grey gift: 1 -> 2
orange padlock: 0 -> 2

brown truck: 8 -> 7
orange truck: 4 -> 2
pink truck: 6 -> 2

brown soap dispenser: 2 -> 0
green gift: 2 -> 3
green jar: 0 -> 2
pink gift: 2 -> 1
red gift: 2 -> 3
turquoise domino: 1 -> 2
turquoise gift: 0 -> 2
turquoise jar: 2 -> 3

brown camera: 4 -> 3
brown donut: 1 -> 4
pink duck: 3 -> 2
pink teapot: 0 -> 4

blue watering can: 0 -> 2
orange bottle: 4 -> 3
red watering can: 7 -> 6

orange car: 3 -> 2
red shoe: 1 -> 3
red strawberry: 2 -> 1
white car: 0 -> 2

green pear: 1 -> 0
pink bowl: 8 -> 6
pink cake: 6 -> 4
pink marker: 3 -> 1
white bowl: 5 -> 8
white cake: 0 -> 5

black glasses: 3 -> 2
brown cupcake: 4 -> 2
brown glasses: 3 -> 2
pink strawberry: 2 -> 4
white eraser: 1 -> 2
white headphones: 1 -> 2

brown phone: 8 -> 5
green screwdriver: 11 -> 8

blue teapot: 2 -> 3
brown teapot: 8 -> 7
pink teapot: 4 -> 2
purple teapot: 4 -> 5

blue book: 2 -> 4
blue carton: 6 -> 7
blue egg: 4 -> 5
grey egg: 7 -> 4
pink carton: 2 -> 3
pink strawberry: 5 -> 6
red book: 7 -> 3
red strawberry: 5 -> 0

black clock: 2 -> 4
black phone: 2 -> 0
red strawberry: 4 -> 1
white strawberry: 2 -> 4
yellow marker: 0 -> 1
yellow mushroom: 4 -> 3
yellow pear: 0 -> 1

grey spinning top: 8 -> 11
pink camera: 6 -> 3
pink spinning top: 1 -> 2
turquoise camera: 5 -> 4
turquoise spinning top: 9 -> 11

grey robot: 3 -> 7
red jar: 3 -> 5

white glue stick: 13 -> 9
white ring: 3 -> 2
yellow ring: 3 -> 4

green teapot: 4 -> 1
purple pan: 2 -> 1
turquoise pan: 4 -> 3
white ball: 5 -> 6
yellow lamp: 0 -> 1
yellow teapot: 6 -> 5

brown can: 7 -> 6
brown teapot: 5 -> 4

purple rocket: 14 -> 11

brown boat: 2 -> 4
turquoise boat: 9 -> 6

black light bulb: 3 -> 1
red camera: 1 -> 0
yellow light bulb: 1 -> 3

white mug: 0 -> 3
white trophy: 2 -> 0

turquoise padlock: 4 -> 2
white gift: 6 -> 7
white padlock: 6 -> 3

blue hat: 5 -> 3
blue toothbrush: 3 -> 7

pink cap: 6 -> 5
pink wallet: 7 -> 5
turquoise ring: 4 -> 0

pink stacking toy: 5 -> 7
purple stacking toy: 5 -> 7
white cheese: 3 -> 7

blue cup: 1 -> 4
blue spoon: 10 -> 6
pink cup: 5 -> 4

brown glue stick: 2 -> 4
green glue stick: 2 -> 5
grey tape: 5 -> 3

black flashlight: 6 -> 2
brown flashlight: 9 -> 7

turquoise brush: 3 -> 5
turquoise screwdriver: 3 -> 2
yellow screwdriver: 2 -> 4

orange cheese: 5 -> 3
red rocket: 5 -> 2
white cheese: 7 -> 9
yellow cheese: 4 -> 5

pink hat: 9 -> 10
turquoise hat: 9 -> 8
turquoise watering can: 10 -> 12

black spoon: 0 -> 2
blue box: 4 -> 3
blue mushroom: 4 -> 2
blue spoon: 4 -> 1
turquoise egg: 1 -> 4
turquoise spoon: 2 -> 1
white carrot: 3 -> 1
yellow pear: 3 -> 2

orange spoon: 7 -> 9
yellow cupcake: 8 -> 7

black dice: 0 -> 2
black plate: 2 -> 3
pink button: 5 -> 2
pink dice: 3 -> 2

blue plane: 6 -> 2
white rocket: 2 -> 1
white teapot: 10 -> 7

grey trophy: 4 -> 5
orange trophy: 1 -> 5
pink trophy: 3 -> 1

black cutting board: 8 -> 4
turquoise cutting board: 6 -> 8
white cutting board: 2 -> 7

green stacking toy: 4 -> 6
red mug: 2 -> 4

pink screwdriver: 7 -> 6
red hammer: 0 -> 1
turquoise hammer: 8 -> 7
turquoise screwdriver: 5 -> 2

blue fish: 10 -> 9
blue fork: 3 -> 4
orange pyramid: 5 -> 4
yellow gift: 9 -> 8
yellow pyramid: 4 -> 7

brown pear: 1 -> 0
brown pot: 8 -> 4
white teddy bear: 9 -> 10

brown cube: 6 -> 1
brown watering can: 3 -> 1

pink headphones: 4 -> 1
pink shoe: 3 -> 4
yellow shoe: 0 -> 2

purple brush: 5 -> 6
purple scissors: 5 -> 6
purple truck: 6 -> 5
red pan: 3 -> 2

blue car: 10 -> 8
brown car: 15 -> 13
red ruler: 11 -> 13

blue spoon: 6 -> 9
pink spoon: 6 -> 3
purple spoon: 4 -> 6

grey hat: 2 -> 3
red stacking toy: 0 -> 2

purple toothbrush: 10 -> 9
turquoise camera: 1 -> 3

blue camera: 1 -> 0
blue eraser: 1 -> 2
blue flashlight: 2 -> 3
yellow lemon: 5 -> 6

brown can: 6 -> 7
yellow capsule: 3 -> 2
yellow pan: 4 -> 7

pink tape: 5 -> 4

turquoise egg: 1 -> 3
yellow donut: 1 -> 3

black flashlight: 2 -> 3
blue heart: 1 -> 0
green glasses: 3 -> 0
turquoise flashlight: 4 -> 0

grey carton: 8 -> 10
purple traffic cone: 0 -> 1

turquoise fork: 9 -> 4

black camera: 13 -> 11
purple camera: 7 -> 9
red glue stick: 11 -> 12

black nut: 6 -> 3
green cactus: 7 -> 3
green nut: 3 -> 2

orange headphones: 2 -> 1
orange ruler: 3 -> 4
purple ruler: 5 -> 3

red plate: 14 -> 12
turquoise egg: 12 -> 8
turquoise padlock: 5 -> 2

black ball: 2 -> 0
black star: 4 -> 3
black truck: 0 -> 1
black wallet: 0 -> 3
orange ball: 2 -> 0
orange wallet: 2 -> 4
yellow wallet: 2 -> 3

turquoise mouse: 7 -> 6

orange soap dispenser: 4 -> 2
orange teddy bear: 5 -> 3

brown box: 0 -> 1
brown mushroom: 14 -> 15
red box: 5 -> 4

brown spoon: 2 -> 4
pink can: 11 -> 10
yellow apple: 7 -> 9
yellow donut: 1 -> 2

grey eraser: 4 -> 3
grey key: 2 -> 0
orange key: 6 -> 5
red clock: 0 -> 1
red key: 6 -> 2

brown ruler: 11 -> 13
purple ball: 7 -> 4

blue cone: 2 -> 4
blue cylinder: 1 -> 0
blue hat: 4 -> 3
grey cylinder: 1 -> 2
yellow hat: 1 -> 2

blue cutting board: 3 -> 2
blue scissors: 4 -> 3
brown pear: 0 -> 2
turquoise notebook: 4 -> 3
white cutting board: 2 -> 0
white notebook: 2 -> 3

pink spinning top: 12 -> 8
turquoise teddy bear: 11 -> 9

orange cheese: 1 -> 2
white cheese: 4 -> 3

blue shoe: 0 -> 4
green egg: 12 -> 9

* Action item *
Once more, give all the records exactly as they were written.

* Answer to the problem *
grey gift: 1 -> 2
orange padlock: 0 -> 2

brown truck: 8 -> 7
orange truck: 4 -> 2
pink truck: 6 -> 2

brown soap dispenser: 2 -> 0
green gift: 2 -> 3
green jar: 0 -> 2
pink gift: 2 -> 1
red gift: 2 -> 3
turquoise domino: 1 -> 2
turquoise gift: 0 -> 2
turquoise jar: 2 -> 3

brown camera: 4 -> 3
brown donut: 1 -> 4
pink duck: 3 -> 2
pink teapot: 0 -> 4

blue watering can: 0 -> 2
orange bottle: 4 -> 3
red watering can: 7 -> 6

orange car: 3 -> 2
red shoe: 1 -> 3
red strawberry: 2 -> 1
white car: 0 -> 2

green pear: 1 -> 0
pink bowl: 8 -> 6
pink cake: 6 -> 4
pink marker: 3 -> 1
white bowl: 5 -> 8
white cake: 0 -> 5

black glasses: 3 -> 2
brown cupcake: 4 -> 2
brown glasses: 3 -> 2
pink strawberry: 2 -> 4
white eraser: 1 -> 2
white headphones: 1 -> 2

brown phone: 8 -> 5
green screwdriver: 11 -> 8

blue teapot: 2 -> 3
brown teapot: 8 -> 7
pink teapot: 4 -> 2
purple teapot: 4 -> 5

blue book: 2 -> 4
blue carton: 6 -> 7
blue egg: 4 -> 5
grey egg: 7 -> 4
pink carton: 2 -> 3
pink strawberry: 5 -> 6
red book: 7 -> 3
red strawberry: 5 -> 0

black clock: 2 -> 4
black phone: 2 -> 0
red strawberry: 4 -> 1
white strawberry: 2 -> 4
yellow marker: 0 -> 1
yellow mushroom: 4 -> 3
yellow pear: 0 -> 1

grey spinning top: 8 -> 11
pink camera: 6 -> 3
pink spinning top: 1 -> 2
turquoise camera: 5 -> 4
turquoise spinning top: 9 -> 11

grey robot: 3 -> 7
red jar: 3 -> 5

white glue stick: 13 -> 9
white ring: 3 -> 2
yellow ring: 3 -> 4

green teapot: 4 -> 1
purple pan: 2 -> 1
turquoise pan: 4 -> 3
white ball: 5 -> 6
yellow lamp: 0 -> 1
yellow teapot: 6 -> 5

brown can: 7 -> 6
brown teapot: 5 -> 4

purple rocket: 14 -> 11

brown boat: 2 -> 4
turquoise boat: 9 -> 6

black light bulb: 3 -> 1
red camera: 1 -> 0
yellow light bulb: 1 -> 3

white mug: 0 -> 3
white trophy: 2 -> 0

turquoise padlock: 4 -> 2
white gift: 6 -> 7
white padlock: 6 -> 3

blue hat: 5 -> 3
blue toothbrush: 3 -> 7

pink cap: 6 -> 5
pink wallet: 7 -> 5
turquoise ring: 4 -> 0

pink stacking toy: 5 -> 7
purple stacking toy: 5 -> 7
white cheese: 3 -> 7

blue cup: 1 -> 4
blue spoon: 10 -> 6
pink cup: 5 -> 4

brown glue stick: 2 -> 4
green glue stick: 2 -> 5
grey tape: 5 -> 3

black flashlight: 6 -> 2
brown flashlight: 9 -> 7

turquoise brush: 3 -> 5
turquoise screwdriver: 3 -> 2
yellow screwdriver: 2 -> 4

orange cheese: 5 -> 3
red rocket: 5 -> 2
white cheese: 7 -> 9
yellow cheese: 4 -> 5

pink hat: 9 -> 10
turquoise hat: 9 -> 8
turquoise watering can: 10 -> 12

black spoon: 0 -> 2
blue box: 4 -> 3
blue mushroom: 4 -> 2
blue spoon: 4 -> 1
turquoise egg: 1 -> 4
turquoise spoon: 2 -> 1
white carrot: 3 -> 1
yellow pear: 3 -> 2

orange spoon: 7 -> 9
yellow cupcake: 8 -> 7

black dice: 0 -> 2
black plate: 2 -> 3
pink button: 5 -> 2
pink dice: 3 -> 2

blue plane: 6 -> 2
white rocket: 2 -> 1
white teapot: 10 -> 7

grey trophy: 4 -> 5
orange trophy: 1 -> 5
pink trophy: 3 -> 1

black cutting board: 8 -> 4
turquoise cutting board: 6 -> 8
white cutting board: 2 -> 7

green stacking toy: 4 -> 6
red mug: 2 -> 4

pink screwdriver: 7 -> 6
red hammer: 0 -> 1
turquoise hammer: 8 -> 7
turquoise screwdriver: 5 -> 2

blue fish: 10 -> 9
blue fork: 3 -> 4
orange pyramid: 5 -> 4
yellow gift: 9 -> 8
yellow pyramid: 4 -> 7

brown pear: 1 -> 0
brown pot: 8 -> 4
white teddy bear: 9 -> 10

brown cube: 6 -> 1
brown watering can: 3 -> 1

pink headphones: 4 -> 1
pink shoe: 3 -> 4
yellow shoe: 0 -> 2

purple brush: 5 -> 6
purple scissors: 5 -> 6
purple truck: 6 -> 5
red pan: 3 -> 2

blue car: 10 -> 8
brown car: 15 -> 13
red ruler: 11 -> 13

blue spoon: 6 -> 9
pink spoon: 6 -> 3
purple spoon: 4 -> 6

grey hat: 2 -> 3
red stacking toy: 0 -> 2

purple toothbrush: 10 -> 9
turquoise camera: 1 -> 3

blue camera: 1 -> 0
blue eraser: 1 -> 2
blue flashlight: 2 -> 3
yellow lemon: 5 -> 6

brown can: 6 -> 7
yellow capsule: 3 -> 2
yellow pan: 4 -> 7

pink tape: 5 -> 4

turquoise egg: 1 -> 3
yellow donut: 1 -> 3

black flashlight: 2 -> 3
blue heart: 1 -> 0
green glasses: 3 -> 0
turquoise flashlight: 4 -> 0

grey carton: 8 -> 10
purple traffic cone: 0 -> 1

turquoise fork: 9 -> 4

black camera: 13 -> 11
purple camera: 7 -> 9
red glue stick: 11 -> 12

black nut: 6 -> 3
green cactus: 7 -> 3
green nut: 3 -> 2

orange headphones: 2 -> 1
orange ruler: 3 -> 4
purple ruler: 5 -> 3

red plate: 14 -> 12
turquoise egg: 12 -> 8
turquoise padlock: 5 -> 2

black ball: 2 -> 0
black star: 4 -> 3
black truck: 0 -> 1
black wallet: 0 -> 3
orange ball: 2 -> 0
orange wallet: 2 -> 4
yellow wallet: 2 -> 3

turquoise mouse: 7 -> 6

orange soap dispenser: 4 -> 2
orange teddy bear: 5 -> 3

brown box: 0 -> 1
brown mushroom: 14 -> 15
red box: 5 -> 4

brown spoon: 2 -> 4
pink can: 11 -> 10
yellow apple: 7 -> 9
yellow donut: 1 -> 2

grey eraser: 4 -> 3
grey key: 2 -> 0
orange key: 6 -> 5
red clock: 0 -> 1
red key: 6 -> 2

brown ruler: 11 -> 13
purple ball: 7 -> 4

blue cone: 2 -> 4
blue cylinder: 1 -> 0
blue hat: 4 -> 3
grey cylinder: 1 -> 2
yellow hat: 1 -> 2

blue cutting board: 3 -> 2
blue scissors: 4 -> 3
brown pear: 0 -> 2
turquoise notebook: 4 -> 3
white cutting board: 2 -> 0
white notebook: 2 -> 3

pink spinning top: 12 -> 8
turquoise teddy bear: 11 -> 9

orange cheese: 1 -> 2
white cheese: 4 -> 3

blue shoe: 0 -> 4
green egg: 12 -> 9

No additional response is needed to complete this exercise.